Write out every line of the data as a JSON list of strings, one string per line, leaving out blank lines.
--*--
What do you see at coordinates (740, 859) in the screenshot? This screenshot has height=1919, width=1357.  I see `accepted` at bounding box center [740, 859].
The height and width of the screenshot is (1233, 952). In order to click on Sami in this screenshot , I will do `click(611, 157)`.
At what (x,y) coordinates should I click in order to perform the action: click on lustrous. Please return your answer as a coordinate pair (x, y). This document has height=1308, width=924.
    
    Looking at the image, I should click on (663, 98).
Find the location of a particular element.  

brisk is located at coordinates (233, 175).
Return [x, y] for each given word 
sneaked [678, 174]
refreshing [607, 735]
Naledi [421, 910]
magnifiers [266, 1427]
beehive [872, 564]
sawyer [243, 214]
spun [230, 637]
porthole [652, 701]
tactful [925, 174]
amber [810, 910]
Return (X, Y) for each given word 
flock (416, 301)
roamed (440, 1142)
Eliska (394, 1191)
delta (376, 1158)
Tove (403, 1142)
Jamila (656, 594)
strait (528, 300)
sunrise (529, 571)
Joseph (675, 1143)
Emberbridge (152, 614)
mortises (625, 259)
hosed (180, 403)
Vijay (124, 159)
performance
--*--
● **Exercise result**
[
  "What do you see at coordinates (740, 859) in the screenshot? This screenshot has height=1919, width=1357.  I see `accepted` at bounding box center [740, 859].",
  "The height and width of the screenshot is (1233, 952). In order to click on Sami in this screenshot , I will do `click(611, 157)`.",
  "At what (x,y) coordinates should I click in order to perform the action: click on lustrous. Please return your answer as a coordinate pair (x, y). This document has height=1308, width=924.",
  "    Looking at the image, I should click on (663, 98).",
  "Find the location of a particular element.  ",
  "brisk is located at coordinates (233, 175).",
  "Return [x, y] for each given word ",
  "sneaked [678, 174]",
  "refreshing [607, 735]",
  "Naledi [421, 910]",
  "magnifiers [266, 1427]",
  "beehive [872, 564]",
  "sawyer [243, 214]",
  "spun [230, 637]",
  "porthole [652, 701]",
  "tactful [925, 174]",
  "amber [810, 910]",
  "Return (X, Y) for each given word ",
  "flock (416, 301)",
  "roamed (440, 1142)",
  "Eliska (394, 1191)",
  "delta (376, 1158)",
  "Tove (403, 1142)",
  "Jamila (656, 594)",
  "strait (528, 300)",
  "sunrise (529, 571)",
  "Joseph (675, 1143)",
  "Emberbridge (152, 614)",
  "mortises (625, 259)",
  "hosed (180, 403)",
  "Vijay (124, 159)",
  "performance"
]